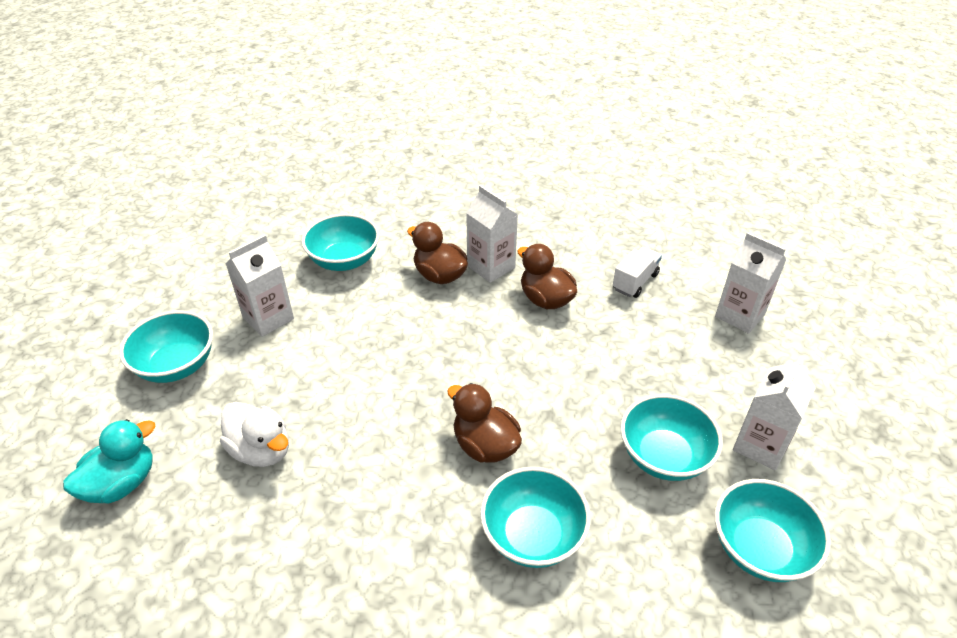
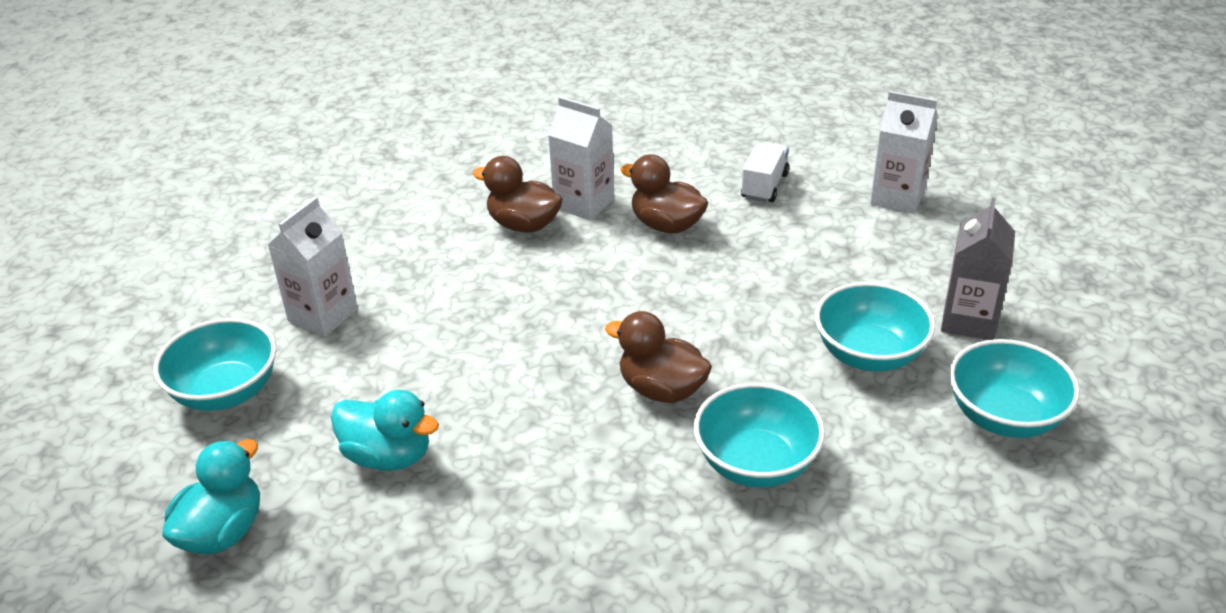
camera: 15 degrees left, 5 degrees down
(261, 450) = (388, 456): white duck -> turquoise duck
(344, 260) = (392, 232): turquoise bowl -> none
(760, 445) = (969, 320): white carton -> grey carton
* * *
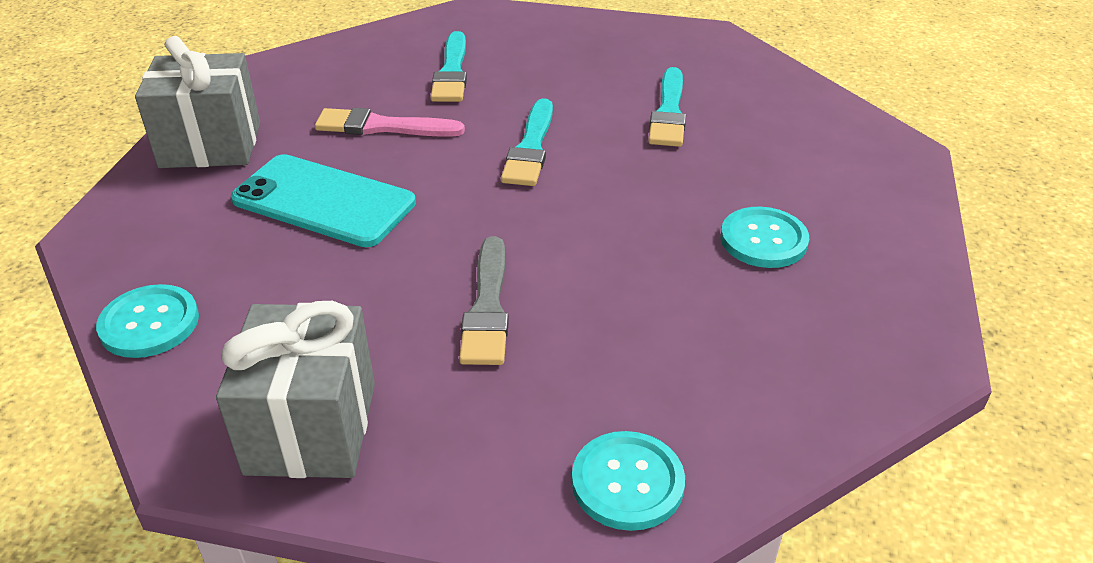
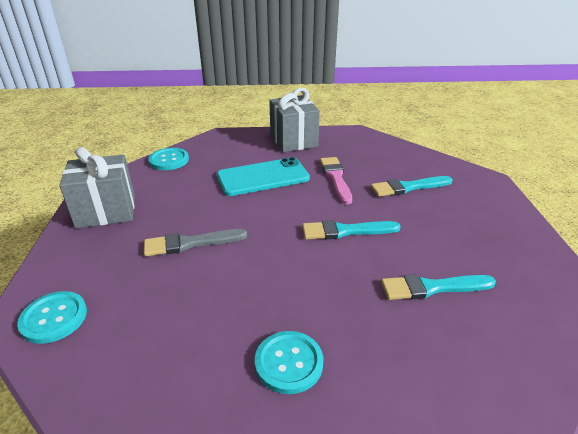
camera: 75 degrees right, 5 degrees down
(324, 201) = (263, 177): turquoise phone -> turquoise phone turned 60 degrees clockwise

- Task description
Extract from the records above the lines from the one containing "camera: 75 degrees right, 5 degrees down" to the one containing "(324, 201) = (263, 177): turquoise", both lines included, exactly as they appear and with nothing else.

- Task output
camera: 75 degrees right, 5 degrees down
(324, 201) = (263, 177): turquoise phone -> turquoise phone turned 60 degrees clockwise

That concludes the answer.